Exercise material:

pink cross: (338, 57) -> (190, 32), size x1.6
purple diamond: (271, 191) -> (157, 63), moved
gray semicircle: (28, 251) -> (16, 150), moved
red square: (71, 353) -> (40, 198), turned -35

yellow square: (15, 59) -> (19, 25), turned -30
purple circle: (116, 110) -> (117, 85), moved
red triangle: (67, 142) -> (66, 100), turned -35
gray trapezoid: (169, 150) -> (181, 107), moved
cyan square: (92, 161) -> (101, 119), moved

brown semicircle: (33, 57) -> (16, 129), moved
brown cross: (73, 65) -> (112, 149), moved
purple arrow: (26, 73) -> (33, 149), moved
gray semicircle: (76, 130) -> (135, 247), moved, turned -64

==

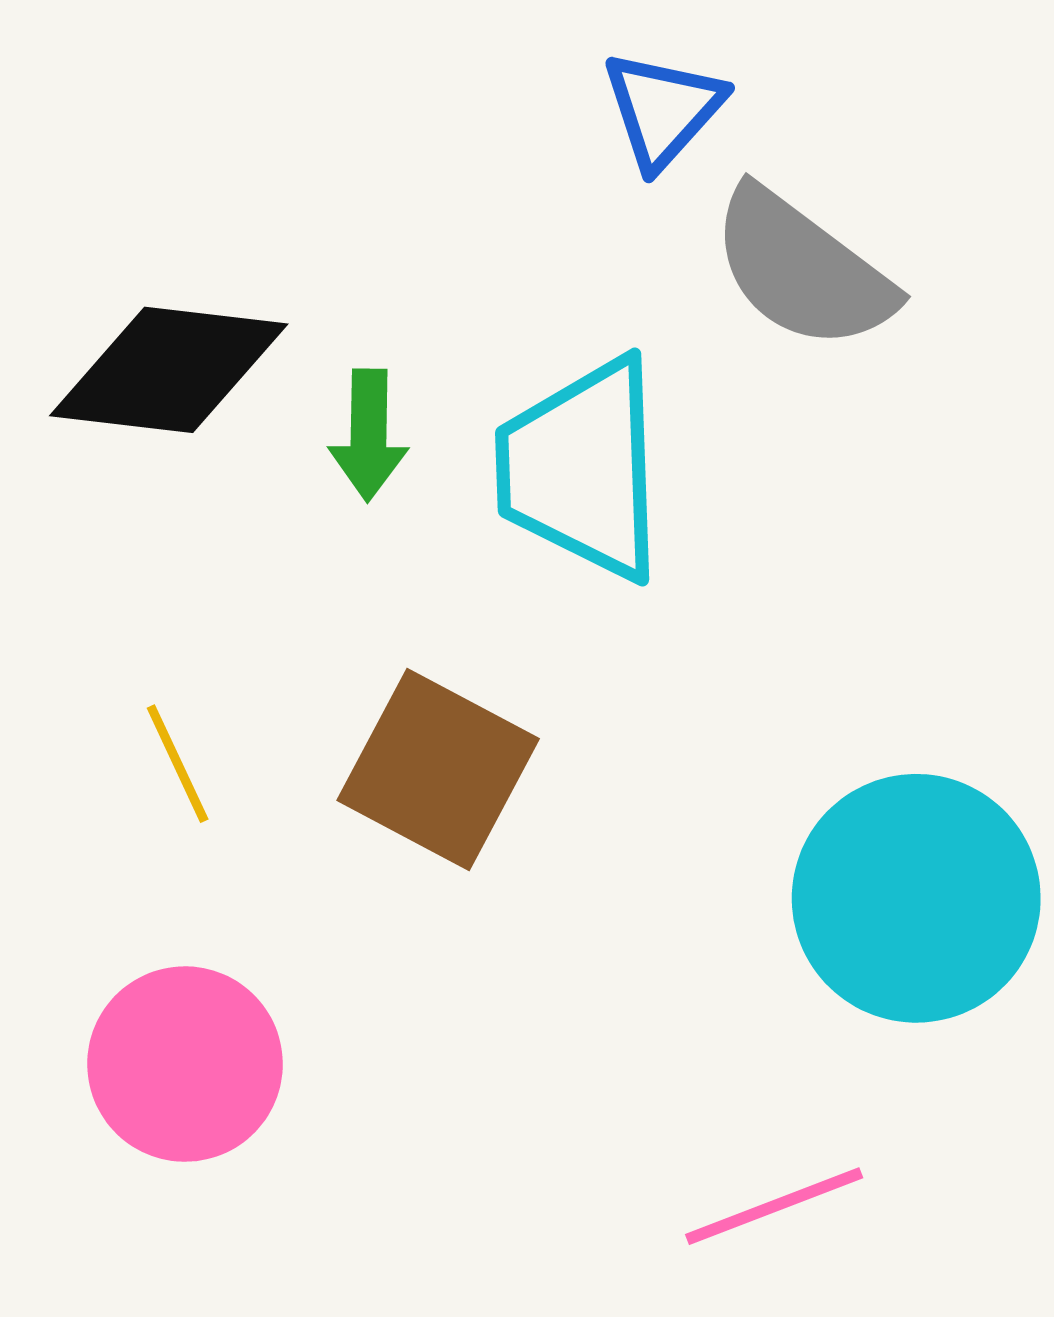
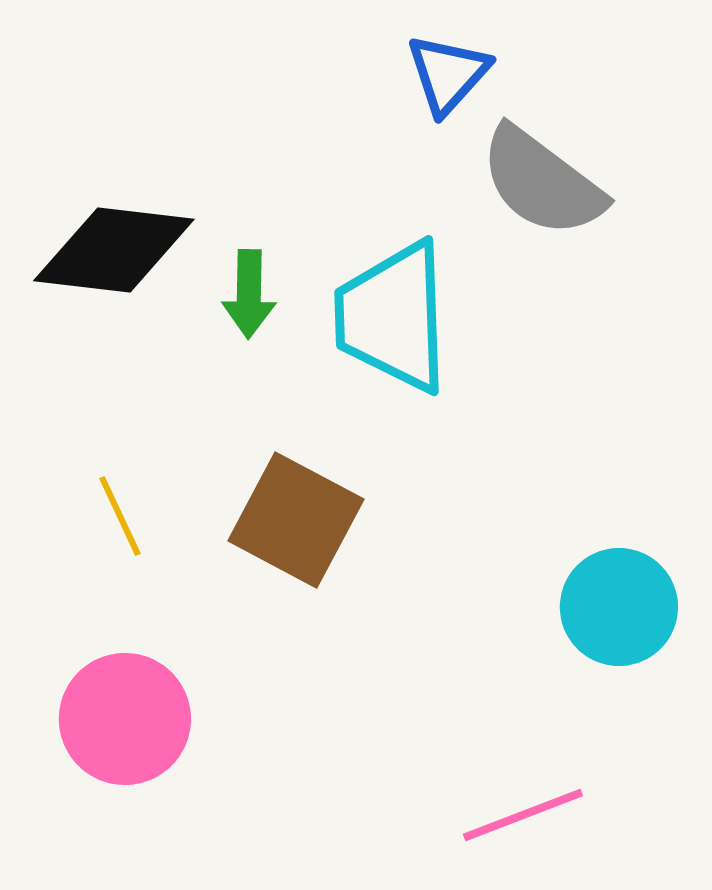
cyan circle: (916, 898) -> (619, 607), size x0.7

==

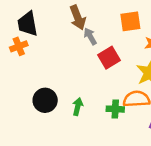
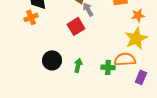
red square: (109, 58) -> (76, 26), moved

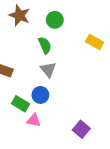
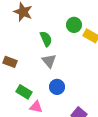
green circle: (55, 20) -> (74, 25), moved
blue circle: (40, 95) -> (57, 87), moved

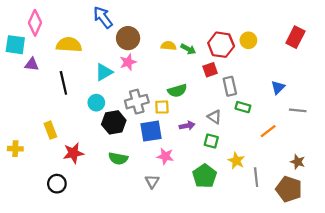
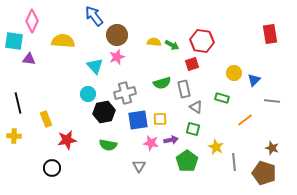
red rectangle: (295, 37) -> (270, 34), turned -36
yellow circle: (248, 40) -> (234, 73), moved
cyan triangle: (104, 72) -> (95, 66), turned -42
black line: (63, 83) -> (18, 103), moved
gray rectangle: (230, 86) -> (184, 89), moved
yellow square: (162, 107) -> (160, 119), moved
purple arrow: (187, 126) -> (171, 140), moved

Your objective:
Check each line of the data above for the word "yellow" and say how many lines contain it, giving nothing besides the number.

Answer area:
3